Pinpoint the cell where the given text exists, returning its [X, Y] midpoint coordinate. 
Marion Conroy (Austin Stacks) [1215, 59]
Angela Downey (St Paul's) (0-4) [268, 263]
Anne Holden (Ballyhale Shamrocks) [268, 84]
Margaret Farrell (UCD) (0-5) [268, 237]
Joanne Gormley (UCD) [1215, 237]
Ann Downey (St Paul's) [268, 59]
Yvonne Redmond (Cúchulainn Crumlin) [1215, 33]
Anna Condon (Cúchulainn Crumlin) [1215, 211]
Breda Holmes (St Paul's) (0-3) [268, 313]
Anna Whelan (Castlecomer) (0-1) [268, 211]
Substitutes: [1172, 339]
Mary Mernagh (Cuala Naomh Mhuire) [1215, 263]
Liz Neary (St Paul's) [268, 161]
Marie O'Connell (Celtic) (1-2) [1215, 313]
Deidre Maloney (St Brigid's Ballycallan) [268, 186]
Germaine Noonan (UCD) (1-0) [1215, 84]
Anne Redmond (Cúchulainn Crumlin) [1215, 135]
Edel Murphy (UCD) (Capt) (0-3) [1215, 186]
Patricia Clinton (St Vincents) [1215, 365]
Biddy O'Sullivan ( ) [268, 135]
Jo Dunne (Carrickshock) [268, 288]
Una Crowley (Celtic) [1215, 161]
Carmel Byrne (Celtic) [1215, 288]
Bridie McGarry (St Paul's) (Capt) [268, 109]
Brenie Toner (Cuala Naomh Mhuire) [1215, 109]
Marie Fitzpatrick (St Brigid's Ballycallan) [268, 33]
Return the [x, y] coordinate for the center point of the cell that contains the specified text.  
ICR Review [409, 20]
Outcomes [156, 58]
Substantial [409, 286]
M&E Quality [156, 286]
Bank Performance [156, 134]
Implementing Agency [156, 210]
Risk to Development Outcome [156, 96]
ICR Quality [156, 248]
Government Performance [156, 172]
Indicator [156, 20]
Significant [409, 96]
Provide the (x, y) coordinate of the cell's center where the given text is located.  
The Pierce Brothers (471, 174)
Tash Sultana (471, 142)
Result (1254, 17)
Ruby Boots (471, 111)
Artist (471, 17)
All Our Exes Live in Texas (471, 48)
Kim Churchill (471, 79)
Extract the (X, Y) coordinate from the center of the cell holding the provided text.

****************

Write out every item above again, word for word and line for line.

Pinpoint the cell where the given text exists, returning its [X, Y] midpoint coordinate. 
Marion Conroy (Austin Stacks) [1215, 59]
Angela Downey (St Paul's) (0-4) [268, 263]
Anne Holden (Ballyhale Shamrocks) [268, 84]
Margaret Farrell (UCD) (0-5) [268, 237]
Joanne Gormley (UCD) [1215, 237]
Ann Downey (St Paul's) [268, 59]
Yvonne Redmond (Cúchulainn Crumlin) [1215, 33]
Anna Condon (Cúchulainn Crumlin) [1215, 211]
Breda Holmes (St Paul's) (0-3) [268, 313]
Anna Whelan (Castlecomer) (0-1) [268, 211]
Substitutes: [1172, 339]
Mary Mernagh (Cuala Naomh Mhuire) [1215, 263]
Liz Neary (St Paul's) [268, 161]
Marie O'Connell (Celtic) (1-2) [1215, 313]
Deidre Maloney (St Brigid's Ballycallan) [268, 186]
Germaine Noonan (UCD) (1-0) [1215, 84]
Anne Redmond (Cúchulainn Crumlin) [1215, 135]
Edel Murphy (UCD) (Capt) (0-3) [1215, 186]
Patricia Clinton (St Vincents) [1215, 365]
Biddy O'Sullivan ( ) [268, 135]
Jo Dunne (Carrickshock) [268, 288]
Una Crowley (Celtic) [1215, 161]
Carmel Byrne (Celtic) [1215, 288]
Bridie McGarry (St Paul's) (Capt) [268, 109]
Brenie Toner (Cuala Naomh Mhuire) [1215, 109]
Marie Fitzpatrick (St Brigid's Ballycallan) [268, 33]
Return the [x, y] coordinate for the center point of the cell that contains the specified text.  
ICR Review [409, 20]
Outcomes [156, 58]
Substantial [409, 286]
M&E Quality [156, 286]
Bank Performance [156, 134]
Implementing Agency [156, 210]
Risk to Development Outcome [156, 96]
ICR Quality [156, 248]
Government Performance [156, 172]
Indicator [156, 20]
Significant [409, 96]
Provide the (x, y) coordinate of the cell's center where the given text is located.  
The Pierce Brothers (471, 174)
Tash Sultana (471, 142)
Result (1254, 17)
Ruby Boots (471, 111)
Artist (471, 17)
All Our Exes Live in Texas (471, 48)
Kim Churchill (471, 79)
Extract the (X, Y) coordinate from the center of the cell holding the provided text.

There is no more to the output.